(Shape position updates)

★ ★ ★ ★

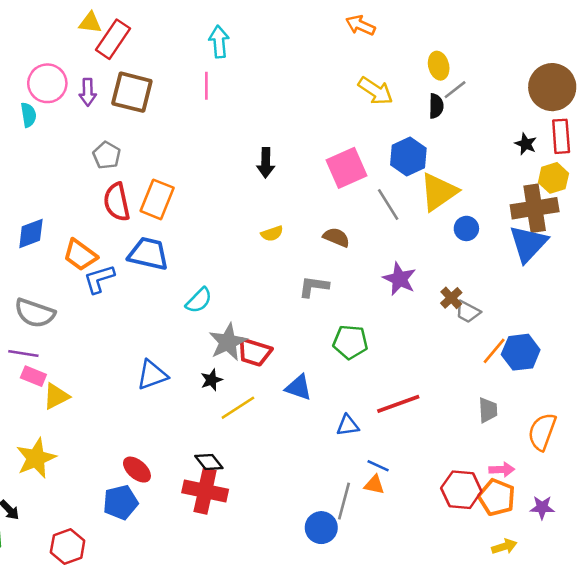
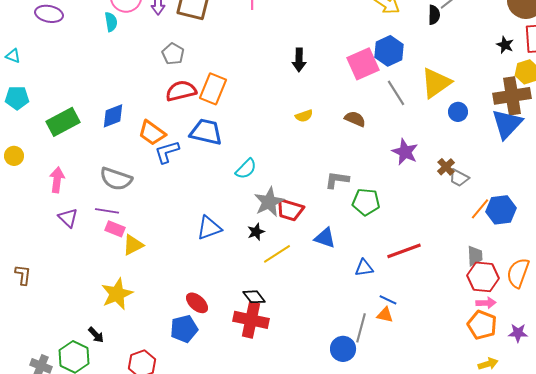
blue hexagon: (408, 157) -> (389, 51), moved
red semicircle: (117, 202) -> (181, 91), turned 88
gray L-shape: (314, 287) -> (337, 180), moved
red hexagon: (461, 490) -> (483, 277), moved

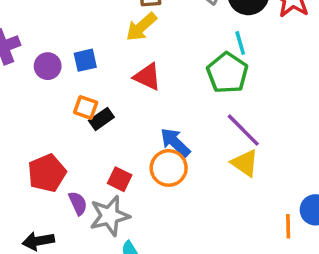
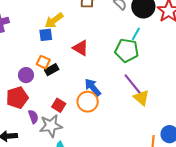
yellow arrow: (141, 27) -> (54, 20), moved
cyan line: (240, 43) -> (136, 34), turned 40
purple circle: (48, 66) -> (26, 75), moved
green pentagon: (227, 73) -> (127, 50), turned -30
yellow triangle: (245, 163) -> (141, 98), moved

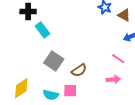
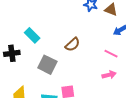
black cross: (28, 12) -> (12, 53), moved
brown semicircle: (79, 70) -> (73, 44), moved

★ ★ ★ ★

> **Exercise instructions**: Copy the final stretch of lines, starting at the one that holds "gray L-shape: (314, 287) -> (337, 180), moved" and ending at the last line of the data, exactly; omit pictures.

> **Exercise solution**:
gray L-shape: (314, 287) -> (337, 180), moved
red hexagon: (461, 490) -> (483, 277), moved

yellow arrow: (141, 27) -> (54, 20), moved
cyan line: (240, 43) -> (136, 34), turned 40
purple circle: (48, 66) -> (26, 75), moved
green pentagon: (227, 73) -> (127, 50), turned -30
yellow triangle: (245, 163) -> (141, 98), moved

black cross: (28, 12) -> (12, 53), moved
brown semicircle: (79, 70) -> (73, 44), moved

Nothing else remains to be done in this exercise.